Please transcribe the entries that follow exactly as they stand, skipping each picture.

--- START ---

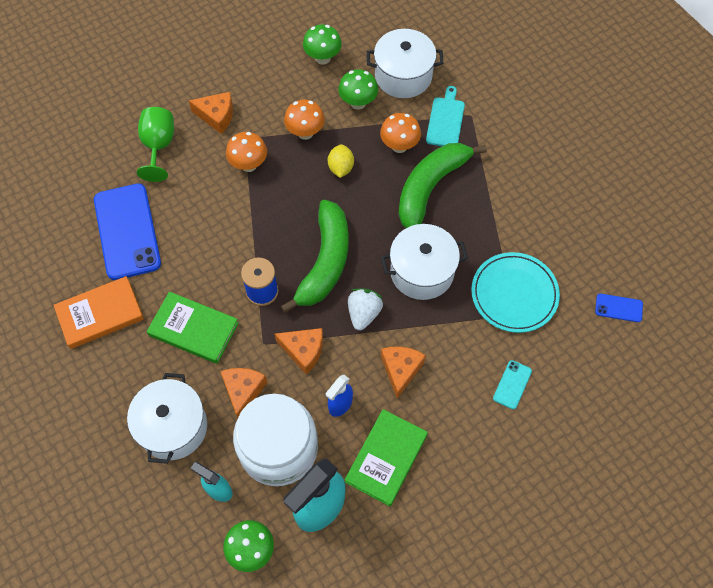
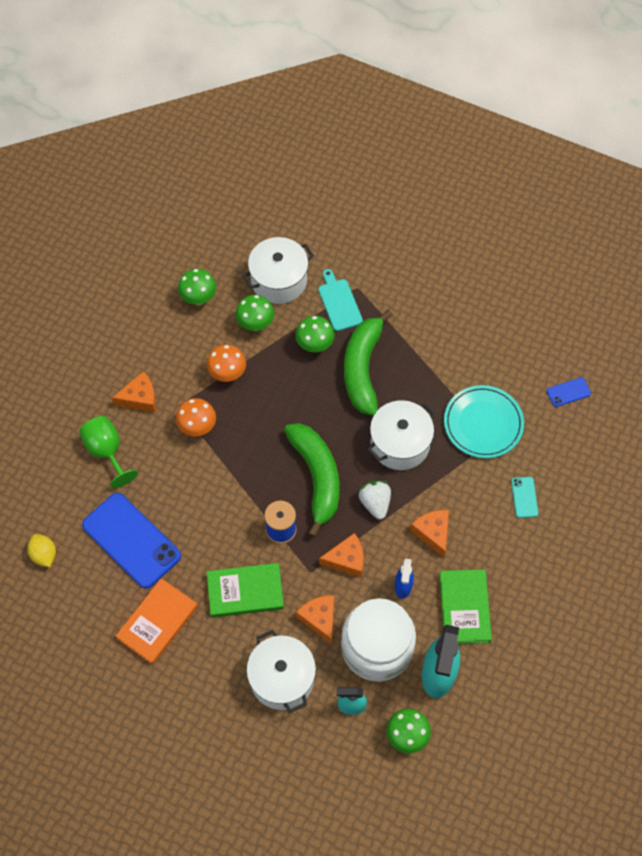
camera: 30 degrees left, 0 degrees up
(341, 168) = (278, 389): yellow lemon -> yellow lemon (44, 555)
(399, 146) = (315, 345): orange mushroom -> green mushroom

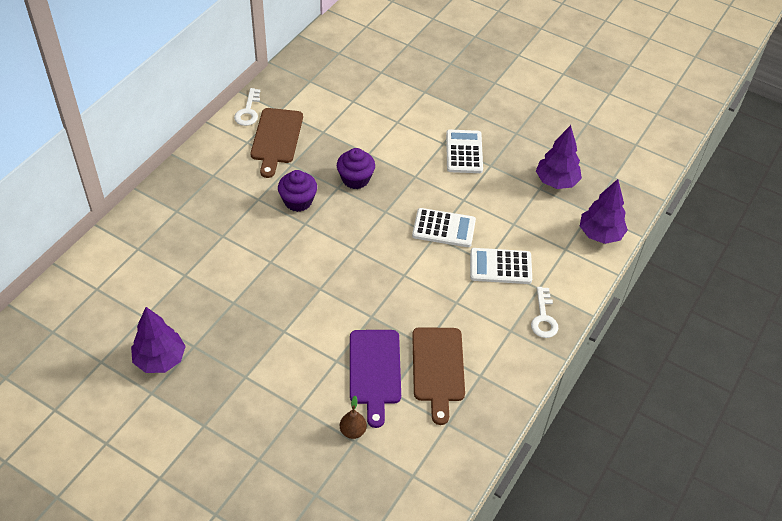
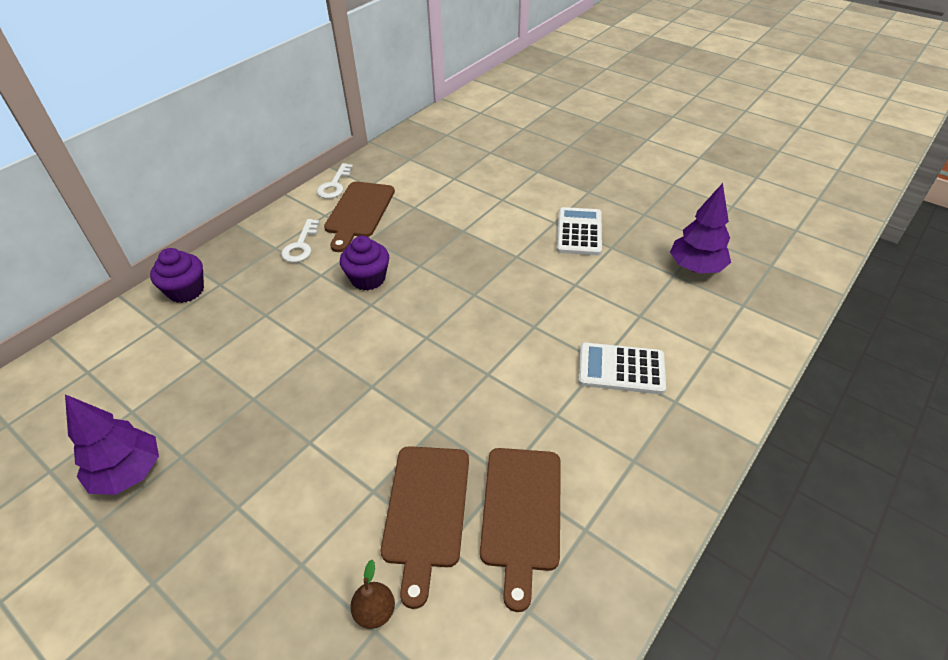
camera: 10 degrees right, 5 degrees down
(355, 179) = (443, 257): purple cupcake -> purple cupcake (186, 291)
(374, 371) = (426, 511): purple cutting board -> brown cutting board
(444, 228) = (547, 317): white calculator -> none
(543, 318) = (683, 444): white key -> white key (301, 245)
(600, 234) = (759, 333): purple tree -> none

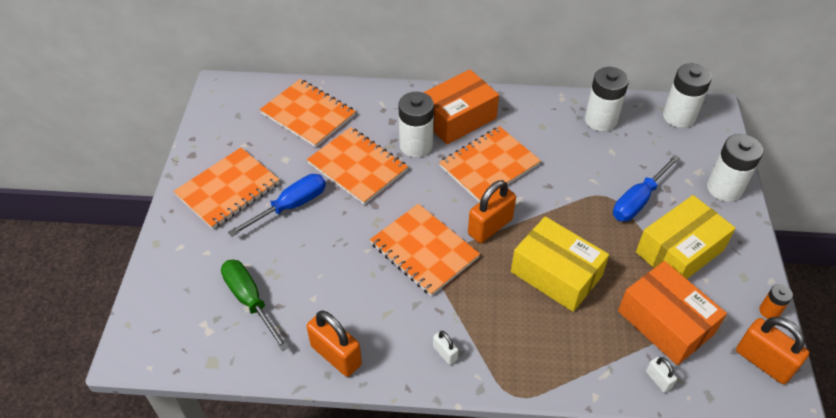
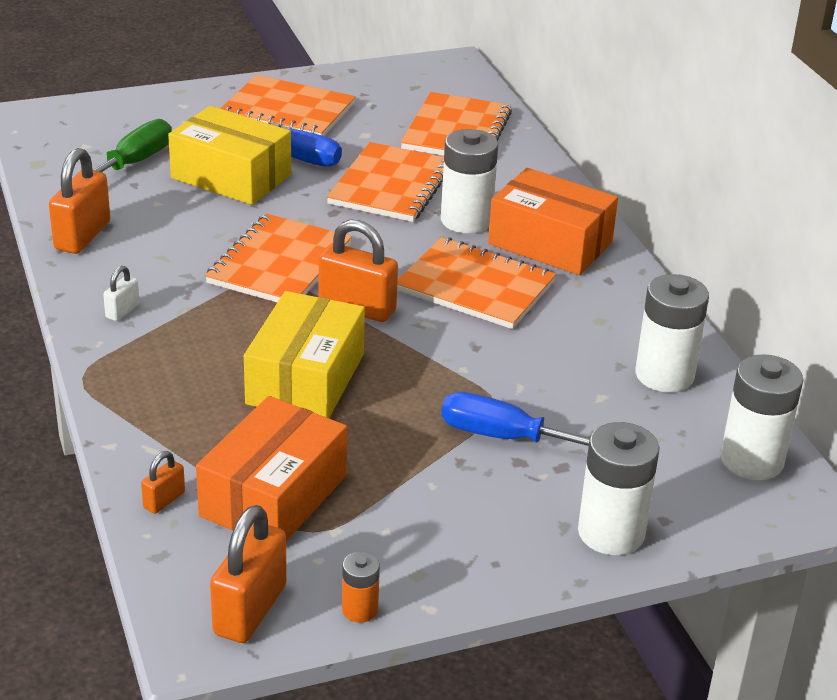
camera: 65 degrees right, 15 degrees down
(658, 380) = (164, 500): white padlock -> orange padlock
(679, 251) = (428, 495): yellow box -> yellow box (231, 176)

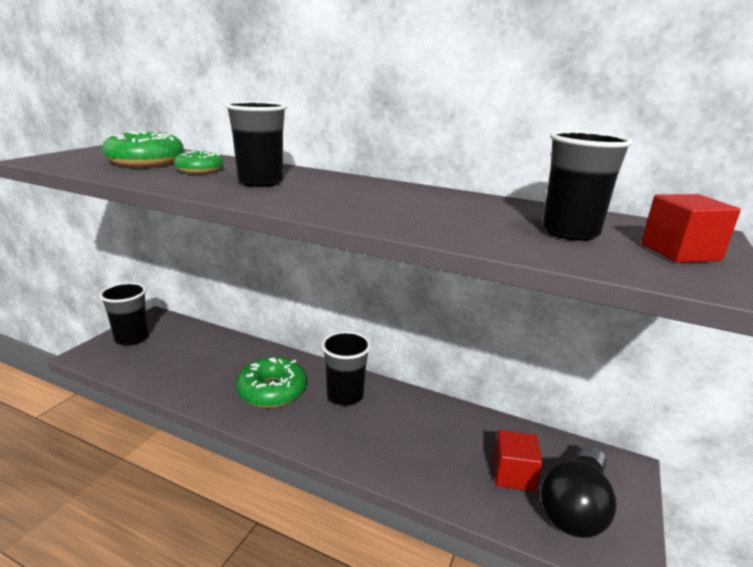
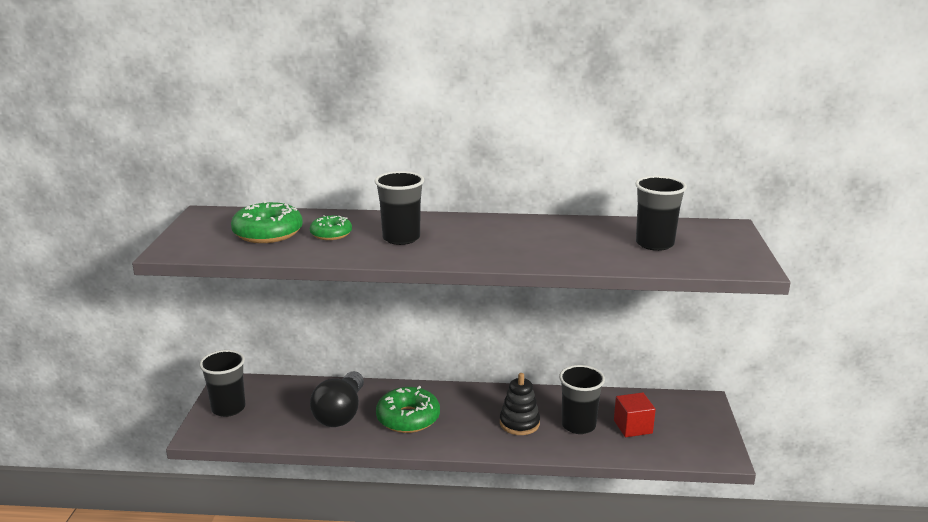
camera: 20 degrees left, 0 degrees up
(345, 396) = (472, 406): black cup -> black cup (578, 425)
(380, 429) = (519, 423): none -> black stacking toy
(575, 507) = (682, 435): black light bulb -> black light bulb (341, 413)
(680, 252) = (722, 247): red cube -> none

--- END ---

Written answer:
camera: 30 degrees left, 0 degrees up
(341, 168) = (278, 389): yellow lemon -> yellow lemon (44, 555)
(399, 146) = (315, 345): orange mushroom -> green mushroom

camera: 10 degrees right, 5 degrees down
(355, 179) = (443, 257): purple cupcake -> purple cupcake (186, 291)
(374, 371) = (426, 511): purple cutting board -> brown cutting board
(444, 228) = (547, 317): white calculator -> none
(543, 318) = (683, 444): white key -> white key (301, 245)
(600, 234) = (759, 333): purple tree -> none

camera: 65 degrees right, 15 degrees down
(658, 380) = (164, 500): white padlock -> orange padlock
(679, 251) = (428, 495): yellow box -> yellow box (231, 176)

camera: 20 degrees left, 0 degrees up
(345, 396) = (472, 406): black cup -> black cup (578, 425)
(380, 429) = (519, 423): none -> black stacking toy
(575, 507) = (682, 435): black light bulb -> black light bulb (341, 413)
(680, 252) = (722, 247): red cube -> none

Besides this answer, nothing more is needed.